Records to process:
# # #
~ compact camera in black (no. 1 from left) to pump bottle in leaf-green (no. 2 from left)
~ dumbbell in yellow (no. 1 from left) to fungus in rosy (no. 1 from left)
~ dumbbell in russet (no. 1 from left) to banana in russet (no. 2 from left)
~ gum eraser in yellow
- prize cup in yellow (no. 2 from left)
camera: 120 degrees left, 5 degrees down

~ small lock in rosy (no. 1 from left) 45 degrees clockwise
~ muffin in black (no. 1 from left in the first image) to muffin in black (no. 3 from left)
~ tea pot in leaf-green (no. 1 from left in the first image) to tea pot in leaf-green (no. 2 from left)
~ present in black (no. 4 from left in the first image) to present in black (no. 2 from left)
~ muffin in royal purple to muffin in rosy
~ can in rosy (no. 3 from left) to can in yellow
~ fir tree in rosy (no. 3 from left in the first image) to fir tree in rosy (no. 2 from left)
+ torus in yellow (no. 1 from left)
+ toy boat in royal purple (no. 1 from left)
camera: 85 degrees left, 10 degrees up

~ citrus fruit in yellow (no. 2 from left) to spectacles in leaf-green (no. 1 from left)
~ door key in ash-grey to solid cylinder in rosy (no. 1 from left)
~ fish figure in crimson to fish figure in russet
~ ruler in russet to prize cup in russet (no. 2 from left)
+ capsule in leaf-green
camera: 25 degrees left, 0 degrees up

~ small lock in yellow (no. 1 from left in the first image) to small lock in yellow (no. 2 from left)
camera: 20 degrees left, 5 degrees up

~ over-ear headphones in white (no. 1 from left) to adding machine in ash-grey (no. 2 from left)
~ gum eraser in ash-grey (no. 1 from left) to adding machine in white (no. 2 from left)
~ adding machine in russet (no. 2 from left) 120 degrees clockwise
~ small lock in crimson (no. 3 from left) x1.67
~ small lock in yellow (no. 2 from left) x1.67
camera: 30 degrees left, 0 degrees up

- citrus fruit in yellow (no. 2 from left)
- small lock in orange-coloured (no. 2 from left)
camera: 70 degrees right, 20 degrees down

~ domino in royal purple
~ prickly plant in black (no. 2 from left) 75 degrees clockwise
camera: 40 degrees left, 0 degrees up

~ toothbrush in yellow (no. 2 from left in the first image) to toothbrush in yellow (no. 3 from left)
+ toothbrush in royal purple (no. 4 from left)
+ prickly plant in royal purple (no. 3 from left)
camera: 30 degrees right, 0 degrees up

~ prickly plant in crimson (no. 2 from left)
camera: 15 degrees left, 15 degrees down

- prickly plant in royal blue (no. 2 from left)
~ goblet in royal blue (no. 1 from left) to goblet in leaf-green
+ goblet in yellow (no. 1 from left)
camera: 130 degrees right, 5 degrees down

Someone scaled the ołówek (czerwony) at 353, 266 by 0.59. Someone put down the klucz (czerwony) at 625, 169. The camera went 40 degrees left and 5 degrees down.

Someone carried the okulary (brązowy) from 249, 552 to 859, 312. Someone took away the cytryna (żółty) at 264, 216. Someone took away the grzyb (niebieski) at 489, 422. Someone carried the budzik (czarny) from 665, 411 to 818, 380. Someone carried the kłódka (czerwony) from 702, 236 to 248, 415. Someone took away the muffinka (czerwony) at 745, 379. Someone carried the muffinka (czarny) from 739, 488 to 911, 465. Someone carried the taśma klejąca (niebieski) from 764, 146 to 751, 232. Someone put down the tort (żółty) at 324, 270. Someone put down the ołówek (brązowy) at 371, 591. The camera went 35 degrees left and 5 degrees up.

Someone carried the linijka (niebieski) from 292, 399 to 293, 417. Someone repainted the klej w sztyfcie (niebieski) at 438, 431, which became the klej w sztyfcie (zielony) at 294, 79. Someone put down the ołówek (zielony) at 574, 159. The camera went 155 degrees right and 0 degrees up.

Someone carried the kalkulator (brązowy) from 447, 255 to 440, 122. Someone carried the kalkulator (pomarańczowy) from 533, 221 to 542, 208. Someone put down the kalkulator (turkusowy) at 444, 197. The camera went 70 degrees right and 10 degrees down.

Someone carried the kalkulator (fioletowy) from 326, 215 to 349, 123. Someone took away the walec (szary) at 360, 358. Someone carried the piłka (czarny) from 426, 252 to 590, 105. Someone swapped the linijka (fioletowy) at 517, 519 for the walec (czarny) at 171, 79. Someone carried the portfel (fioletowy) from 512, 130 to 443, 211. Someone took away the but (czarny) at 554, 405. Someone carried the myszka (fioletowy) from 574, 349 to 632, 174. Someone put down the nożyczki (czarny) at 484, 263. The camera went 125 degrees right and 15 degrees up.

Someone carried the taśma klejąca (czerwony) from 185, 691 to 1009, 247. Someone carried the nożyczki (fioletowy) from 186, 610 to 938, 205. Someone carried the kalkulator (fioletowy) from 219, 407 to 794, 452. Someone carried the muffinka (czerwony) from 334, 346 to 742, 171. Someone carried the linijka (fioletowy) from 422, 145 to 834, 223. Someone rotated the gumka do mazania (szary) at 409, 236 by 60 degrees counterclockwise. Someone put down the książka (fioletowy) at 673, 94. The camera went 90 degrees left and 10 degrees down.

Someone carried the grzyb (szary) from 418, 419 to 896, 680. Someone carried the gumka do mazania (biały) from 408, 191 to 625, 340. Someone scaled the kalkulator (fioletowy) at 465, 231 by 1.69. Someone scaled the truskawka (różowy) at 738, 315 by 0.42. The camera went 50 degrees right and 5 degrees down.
# # #
Problem description:
Once the line with "45 degrees clockwise" is found in the records above, print exactly that line and every line after it through the line with "image) to small".

Solution to this exercise:
~ small lock in rosy (no. 1 from left) 45 degrees clockwise
~ muffin in black (no. 1 from left in the first image) to muffin in black (no. 3 from left)
~ tea pot in leaf-green (no. 1 from left in the first image) to tea pot in leaf-green (no. 2 from left)
~ present in black (no. 4 from left in the first image) to present in black (no. 2 from left)
~ muffin in royal purple to muffin in rosy
~ can in rosy (no. 3 from left) to can in yellow
~ fir tree in rosy (no. 3 from left in the first image) to fir tree in rosy (no. 2 from left)
+ torus in yellow (no. 1 from left)
+ toy boat in royal purple (no. 1 from left)
camera: 85 degrees left, 10 degrees up

~ citrus fruit in yellow (no. 2 from left) to spectacles in leaf-green (no. 1 from left)
~ door key in ash-grey to solid cylinder in rosy (no. 1 from left)
~ fish figure in crimson to fish figure in russet
~ ruler in russet to prize cup in russet (no. 2 from left)
+ capsule in leaf-green
camera: 25 degrees left, 0 degrees up

~ small lock in yellow (no. 1 from left in the first image) to small lock in yellow (no. 2 from left)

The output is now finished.